Transcribe, word for word, only the lines from the one containing "R107: 1.5k (MIC, VDD) -> 1.5k (MIC, VTH)" through the end of the material below. Pictures stay out.

⁂

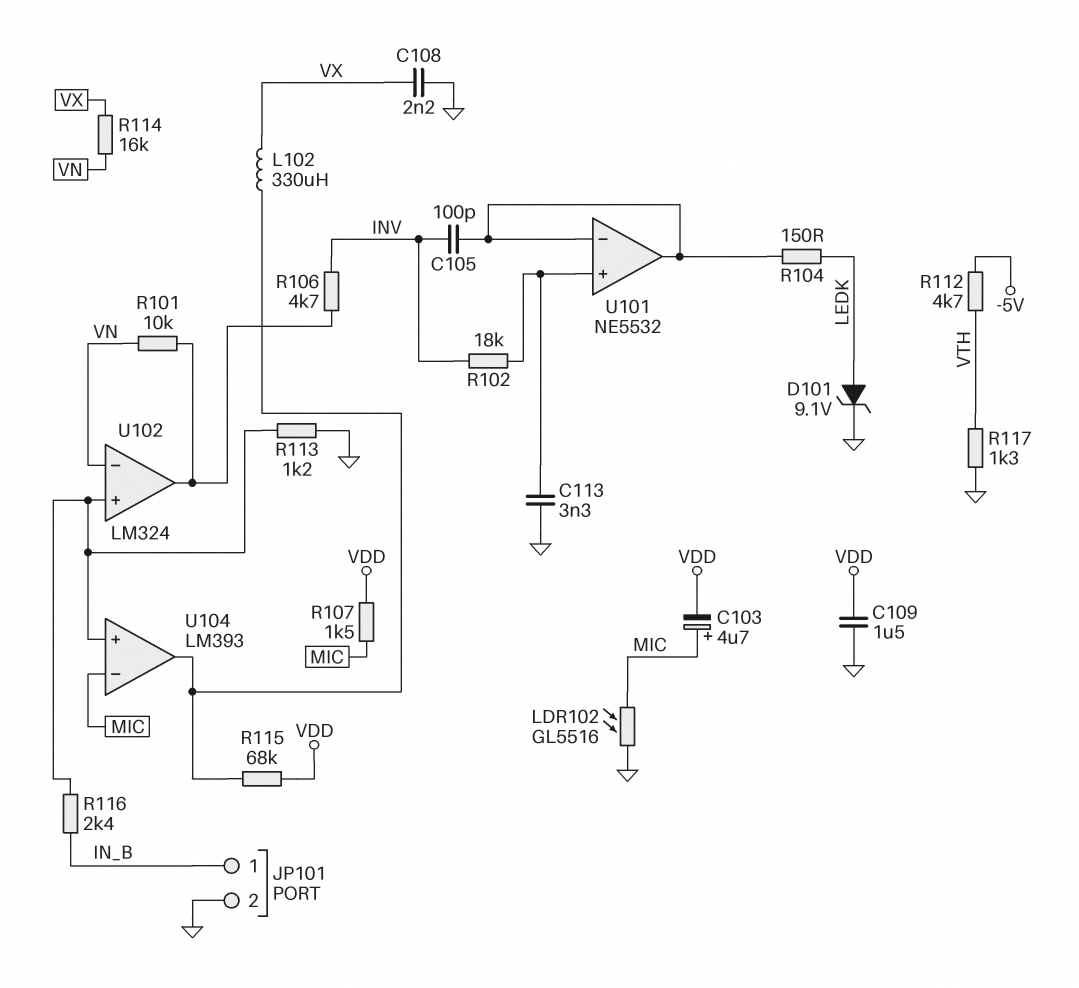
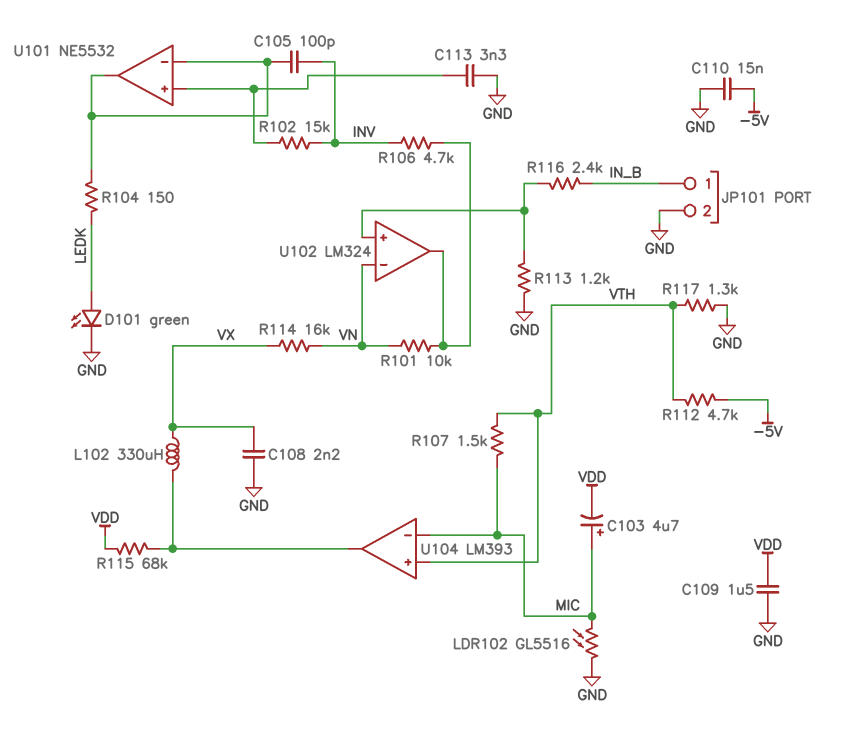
C110: none -> 15nF (-5V, GND)
D101: zener 9.1V (A LEDK, K GND) -> LED green (A LEDK, K GND)
R102: 18k (INV, U101/in+) -> 15k (INV, U101/in+)
R107: 1.5k (MIC, VDD) -> 1.5k (MIC, VTH)
U104 pin in+: U102/in+ -> VTH

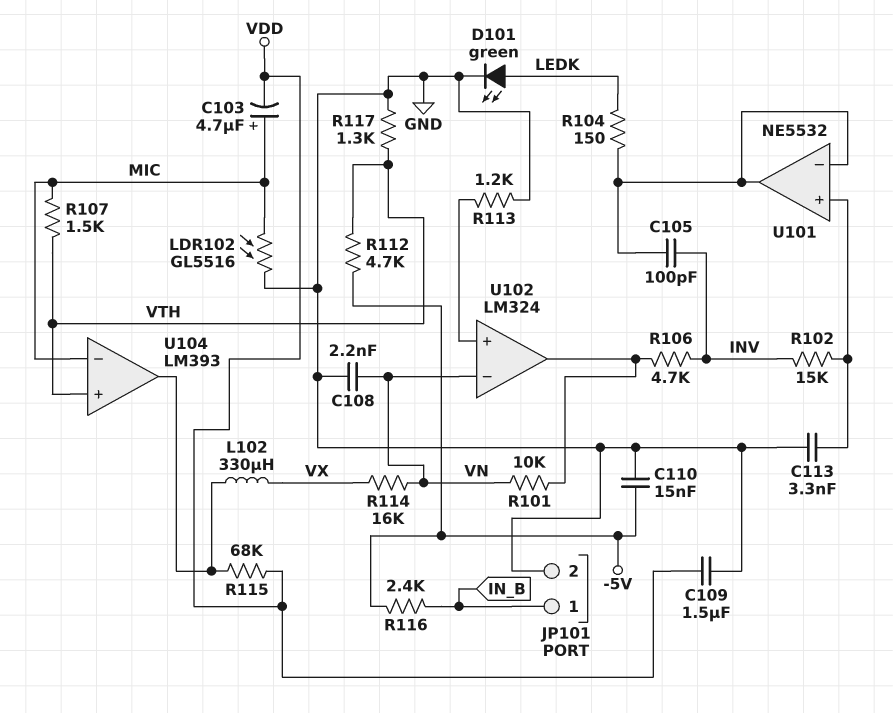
C108: 2.2nF (GND, VX) -> 2.2nF (GND, VN)
R116: 2.4k (IN_B, U102/in+) -> 2.4k (-5V, IN_B)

⁂

• [WRITTEN ANSWER]
R107: 1.5k (MIC, VDD) -> 1.5k (MIC, VTH)
U104 pin in+: U102/in+ -> VTH

C108: 2.2nF (GND, VX) -> 2.2nF (GND, VN)
R116: 2.4k (IN_B, U102/in+) -> 2.4k (-5V, IN_B)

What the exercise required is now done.